*RECORD EXTRACTS:*
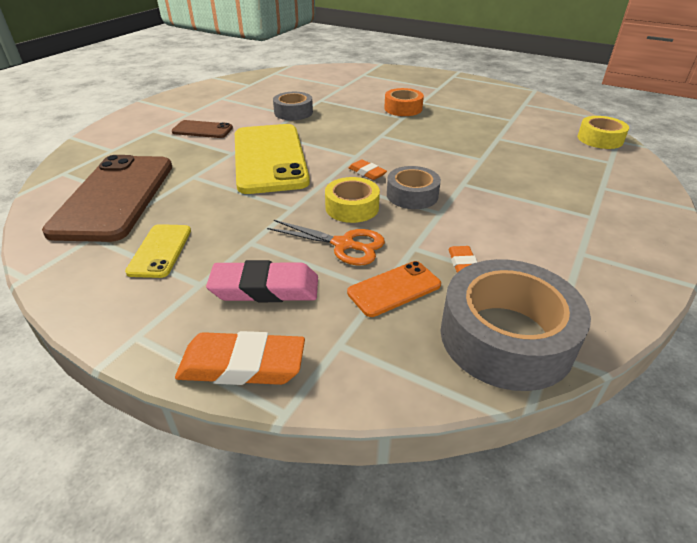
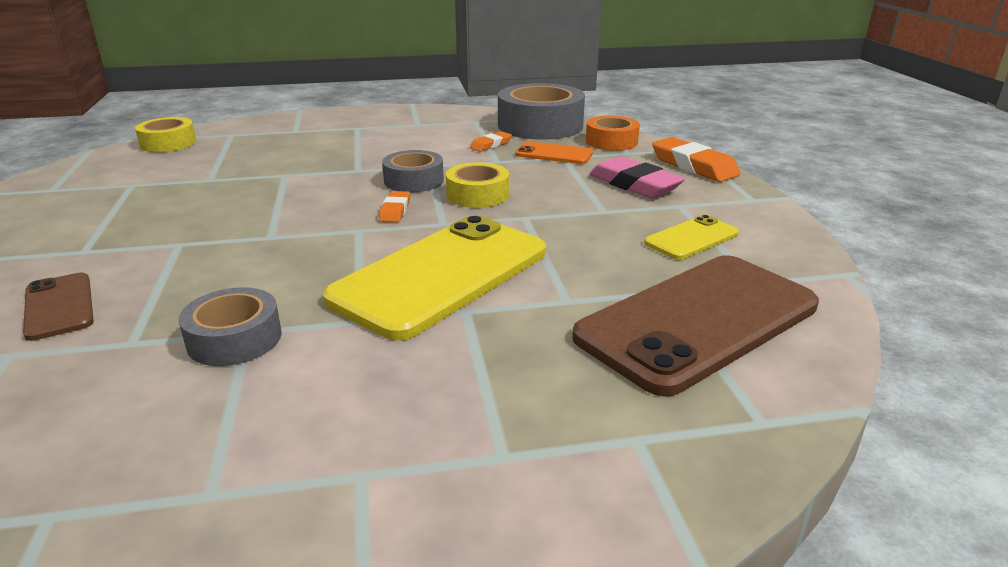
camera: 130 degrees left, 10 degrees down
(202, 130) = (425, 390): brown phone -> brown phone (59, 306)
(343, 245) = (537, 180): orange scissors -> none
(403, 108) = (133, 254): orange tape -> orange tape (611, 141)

* * *

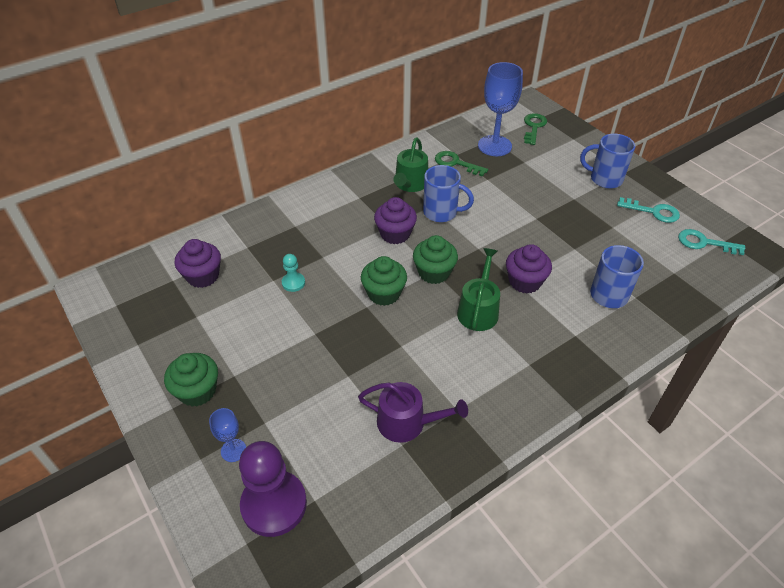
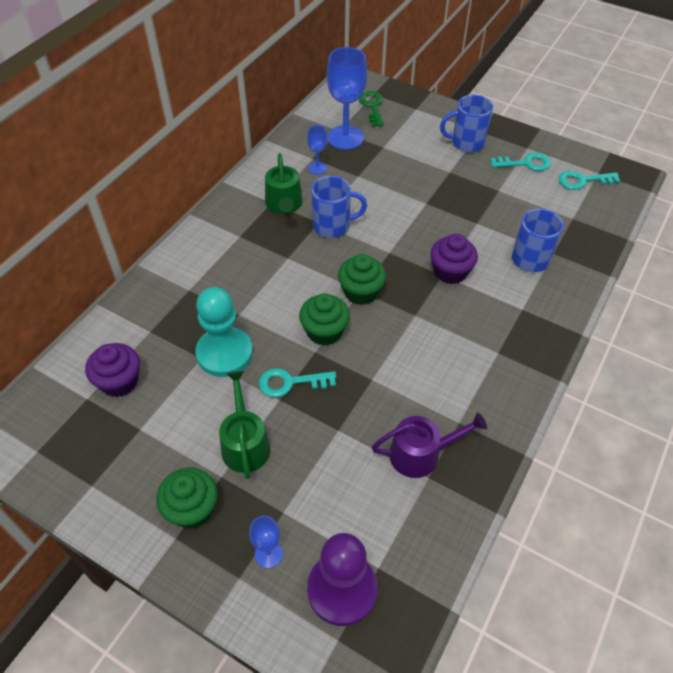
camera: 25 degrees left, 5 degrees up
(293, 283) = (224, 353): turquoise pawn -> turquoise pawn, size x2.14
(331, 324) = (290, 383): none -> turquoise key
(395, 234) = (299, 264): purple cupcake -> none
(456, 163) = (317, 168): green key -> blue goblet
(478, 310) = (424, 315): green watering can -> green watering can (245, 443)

--

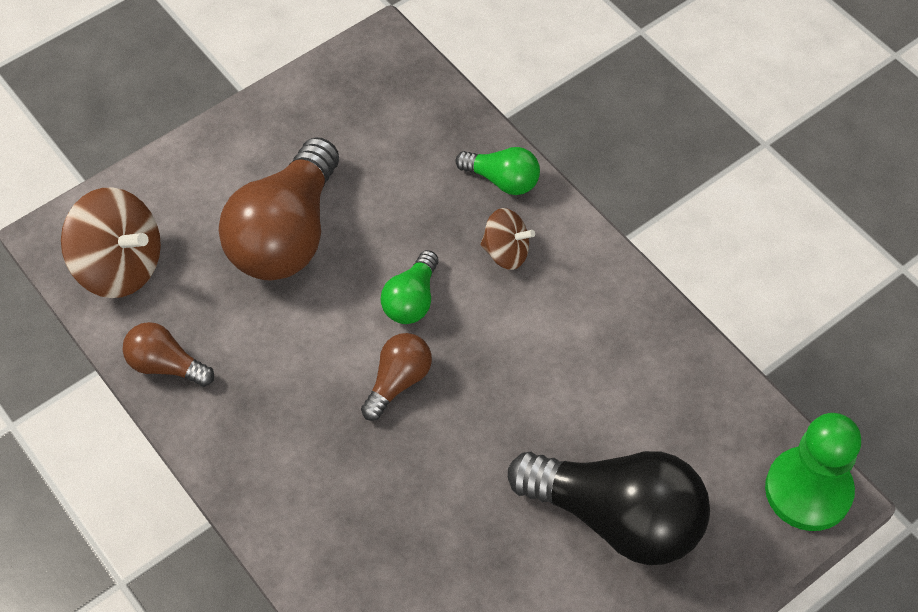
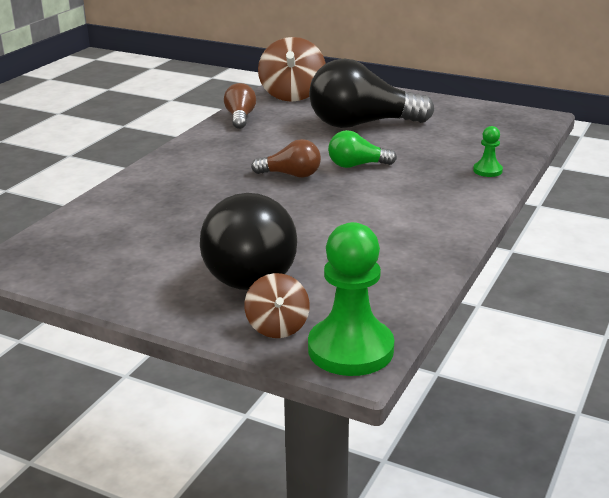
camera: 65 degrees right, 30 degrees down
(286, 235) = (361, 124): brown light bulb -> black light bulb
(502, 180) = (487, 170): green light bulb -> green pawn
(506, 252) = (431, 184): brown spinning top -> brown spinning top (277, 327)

*WORK TO COMPLETE:* Determine how many lines in the data include "degrees", and let the answer be that number alone.

*RESULT OF THE TASK:* 3